Task directions: The lines in the listing below are to be given again exactly, starting at the line holding "(403, 487) = (777, 770): grey" and ending at the line holding "(239, 224) = (277, 180): green". Do not include pictures.
[[ Records for the exercise, beginning ]]
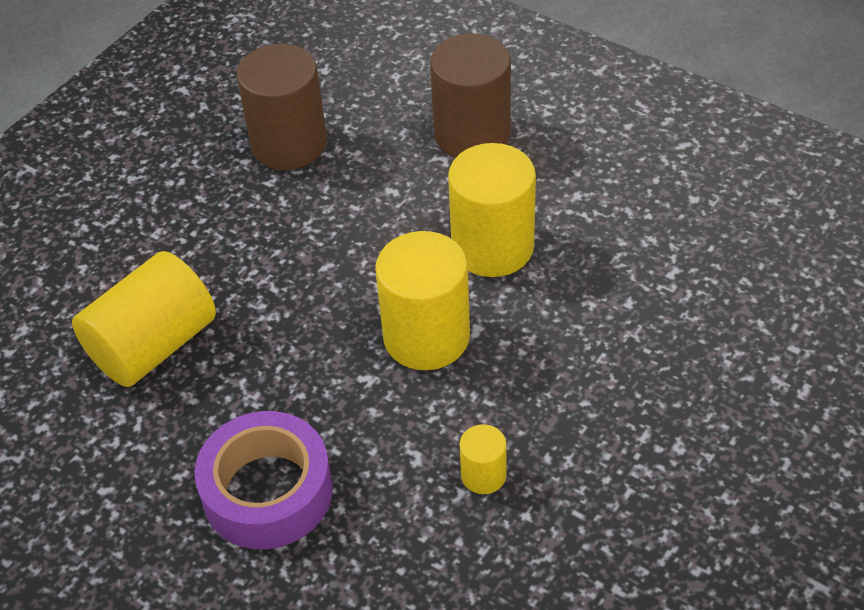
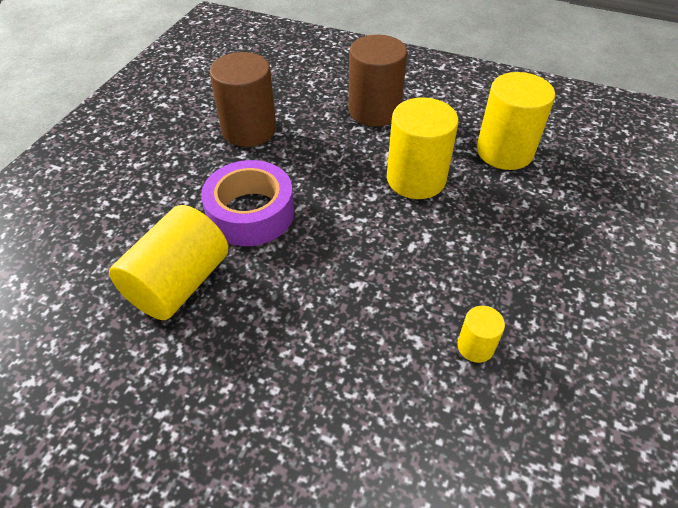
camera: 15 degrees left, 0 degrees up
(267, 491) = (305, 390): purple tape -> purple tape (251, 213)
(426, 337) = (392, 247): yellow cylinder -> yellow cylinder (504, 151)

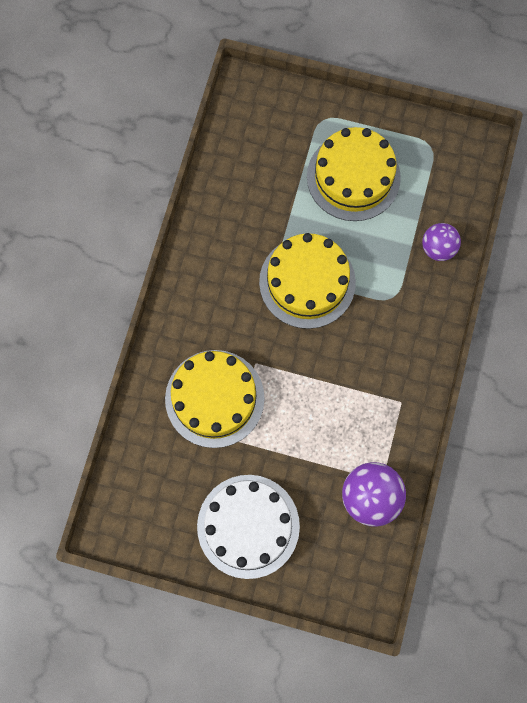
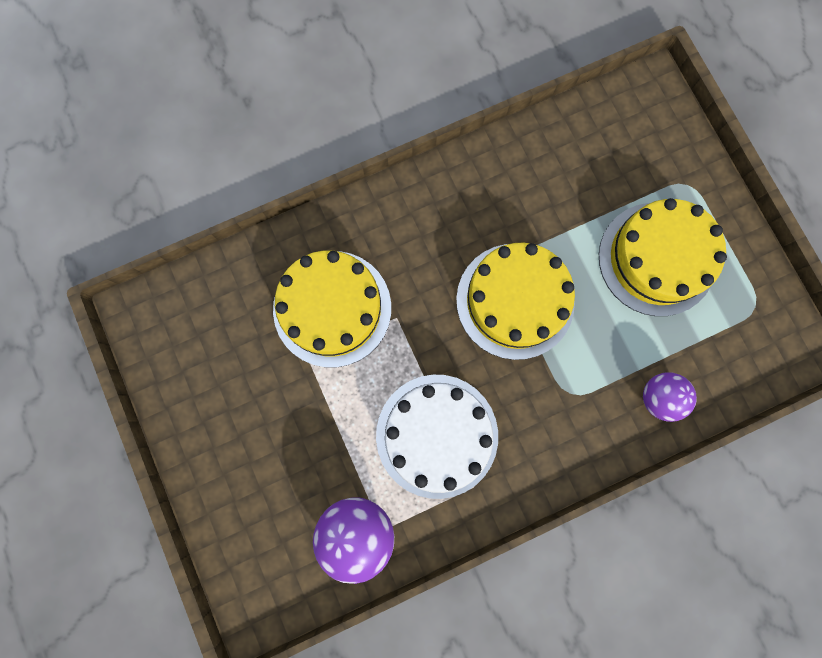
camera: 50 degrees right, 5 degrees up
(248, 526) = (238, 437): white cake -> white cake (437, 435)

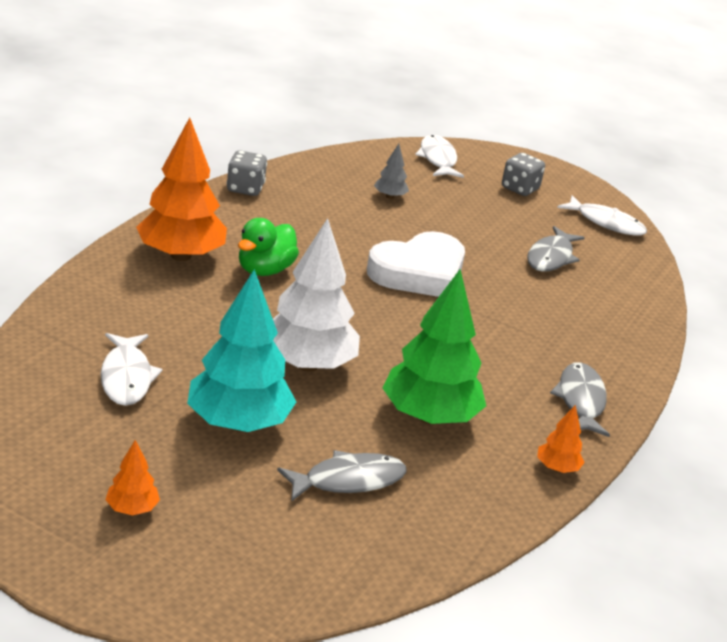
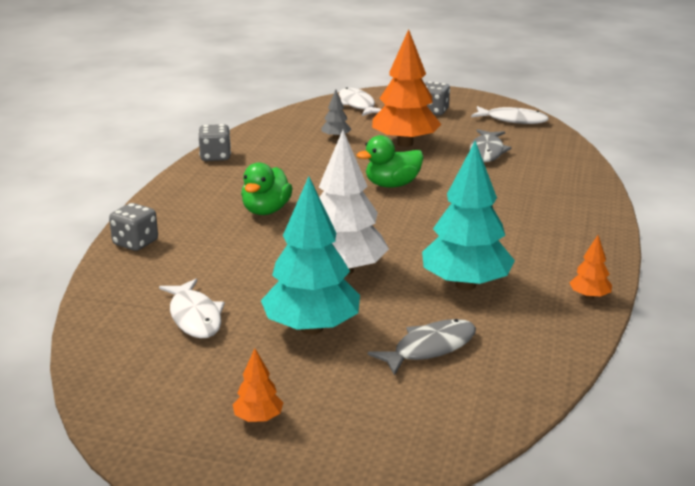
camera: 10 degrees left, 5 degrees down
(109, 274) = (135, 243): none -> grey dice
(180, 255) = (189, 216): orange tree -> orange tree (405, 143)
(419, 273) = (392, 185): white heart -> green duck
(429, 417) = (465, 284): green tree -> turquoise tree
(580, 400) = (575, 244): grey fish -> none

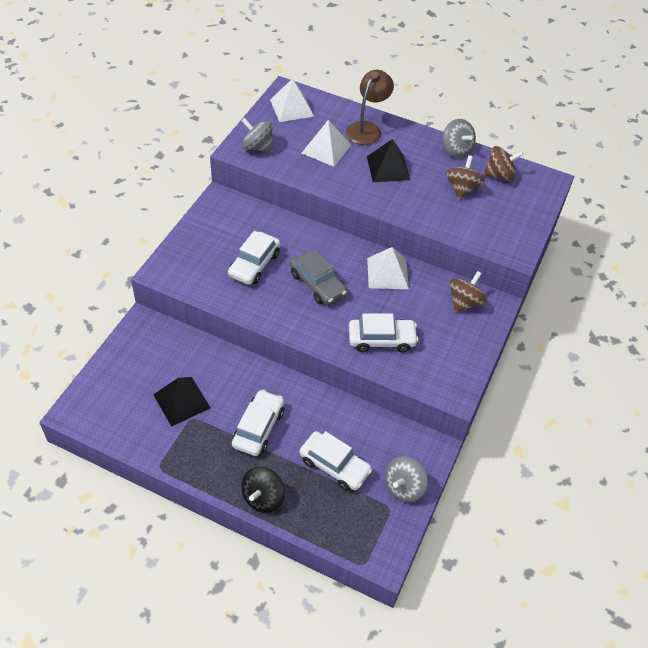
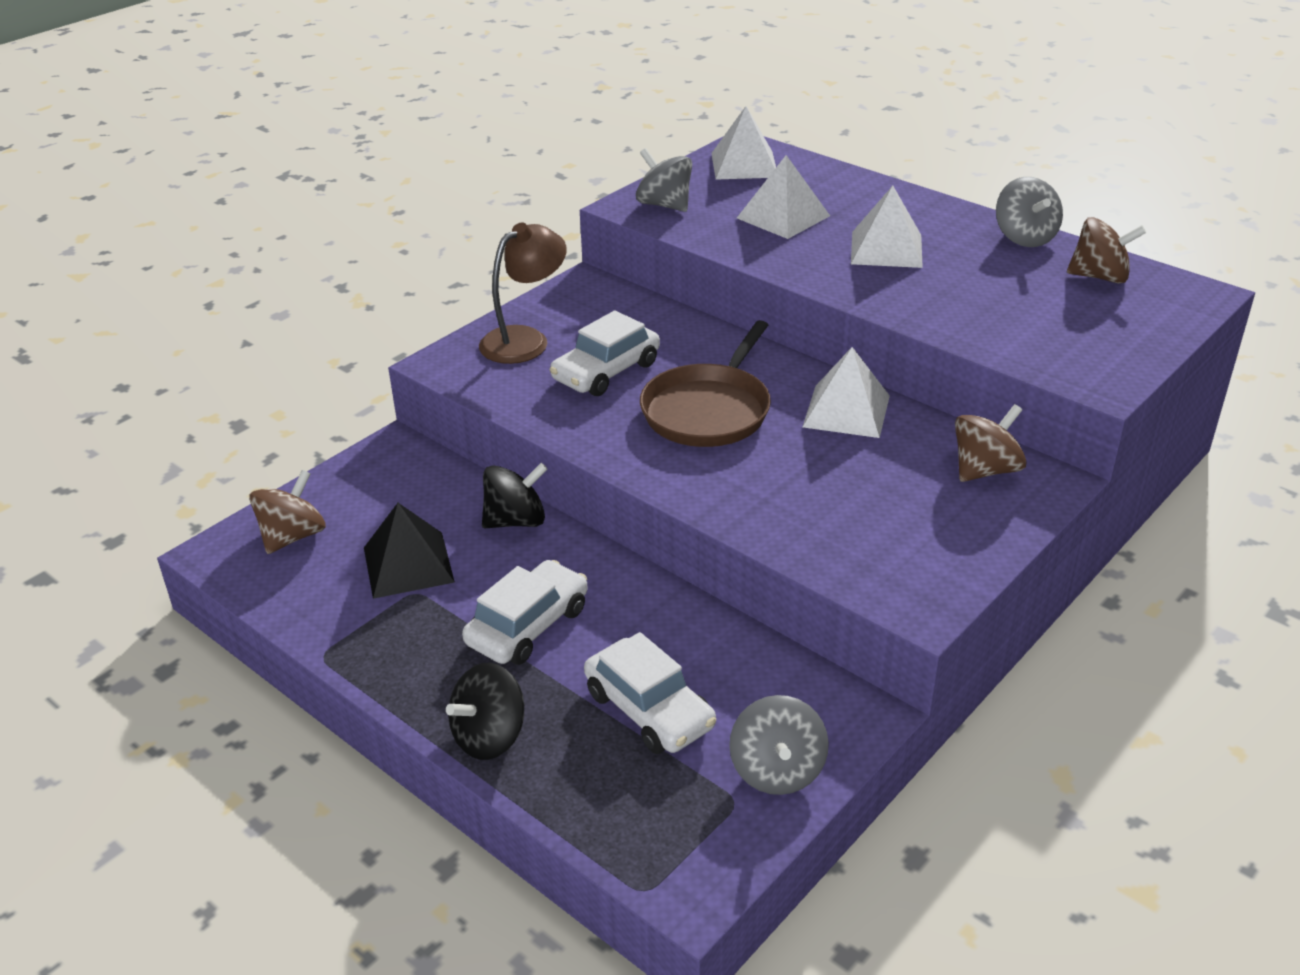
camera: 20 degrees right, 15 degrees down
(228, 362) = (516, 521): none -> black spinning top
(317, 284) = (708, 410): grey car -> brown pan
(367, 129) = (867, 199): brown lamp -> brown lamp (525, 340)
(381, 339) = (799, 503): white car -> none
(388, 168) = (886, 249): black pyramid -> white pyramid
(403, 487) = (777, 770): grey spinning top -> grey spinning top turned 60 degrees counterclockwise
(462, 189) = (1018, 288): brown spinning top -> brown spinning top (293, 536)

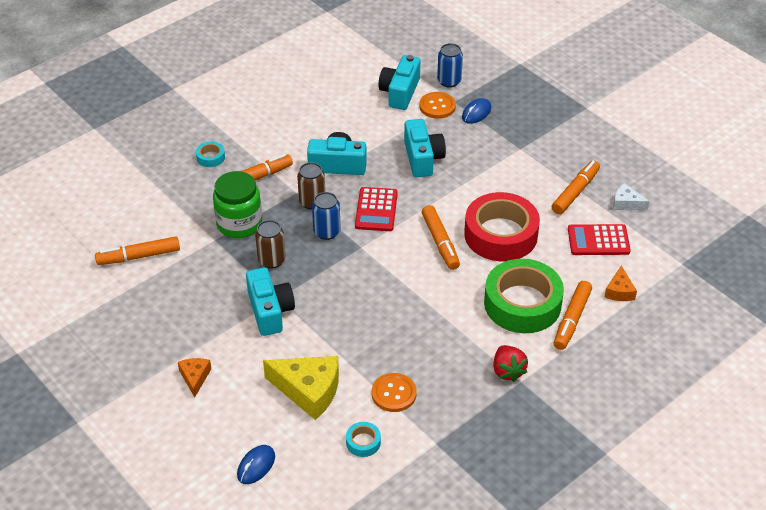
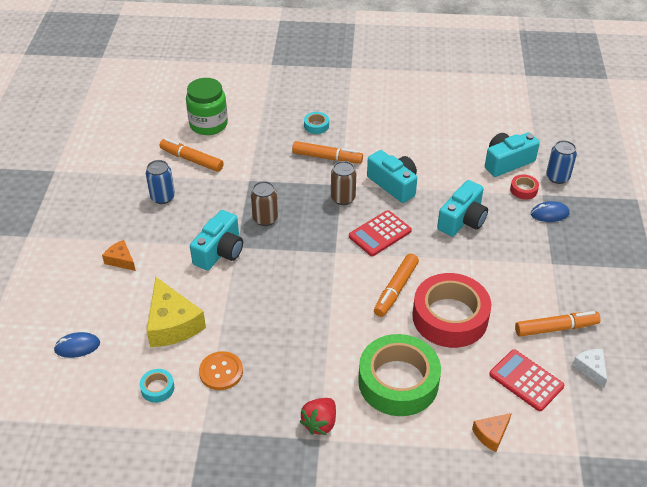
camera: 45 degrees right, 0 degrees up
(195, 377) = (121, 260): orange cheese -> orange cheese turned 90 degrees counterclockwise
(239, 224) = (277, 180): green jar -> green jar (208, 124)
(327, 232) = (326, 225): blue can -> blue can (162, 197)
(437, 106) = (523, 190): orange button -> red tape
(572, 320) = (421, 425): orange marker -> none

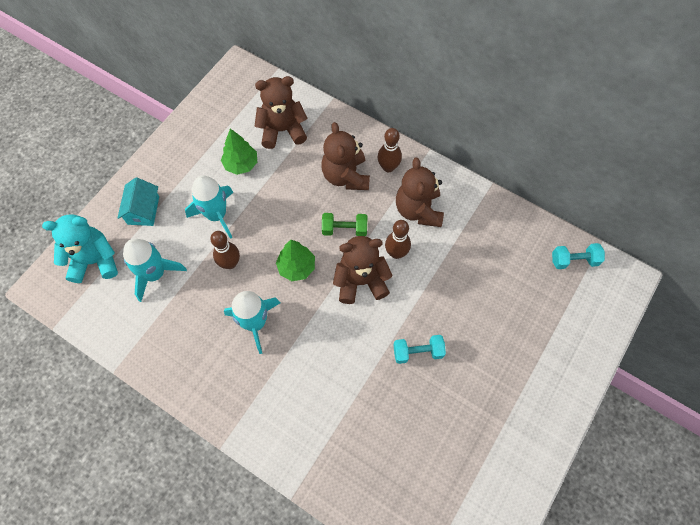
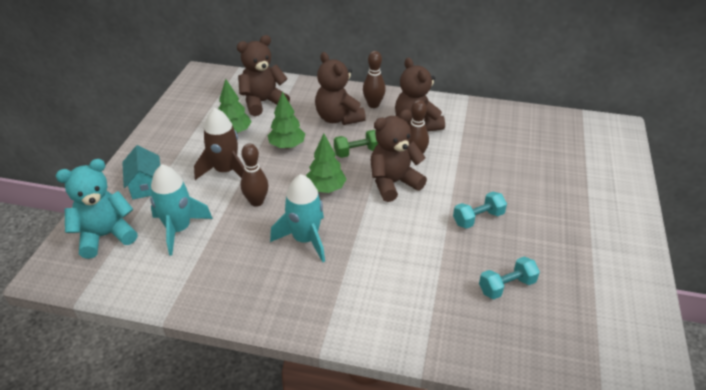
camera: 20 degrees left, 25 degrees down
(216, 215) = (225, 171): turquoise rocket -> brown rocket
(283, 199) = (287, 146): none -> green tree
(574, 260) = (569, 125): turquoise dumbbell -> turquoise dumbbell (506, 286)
[[ Records for the exercise, end ]]
Answer section:
(403, 487) = (777, 770): grey spinning top -> grey spinning top turned 60 degrees counterclockwise
(462, 189) = (1018, 288): brown spinning top -> brown spinning top (293, 536)

camera: 45 degrees right, 0 degrees up
(195, 377) = (121, 260): orange cheese -> orange cheese turned 90 degrees counterclockwise
(239, 224) = (277, 180): green jar -> green jar (208, 124)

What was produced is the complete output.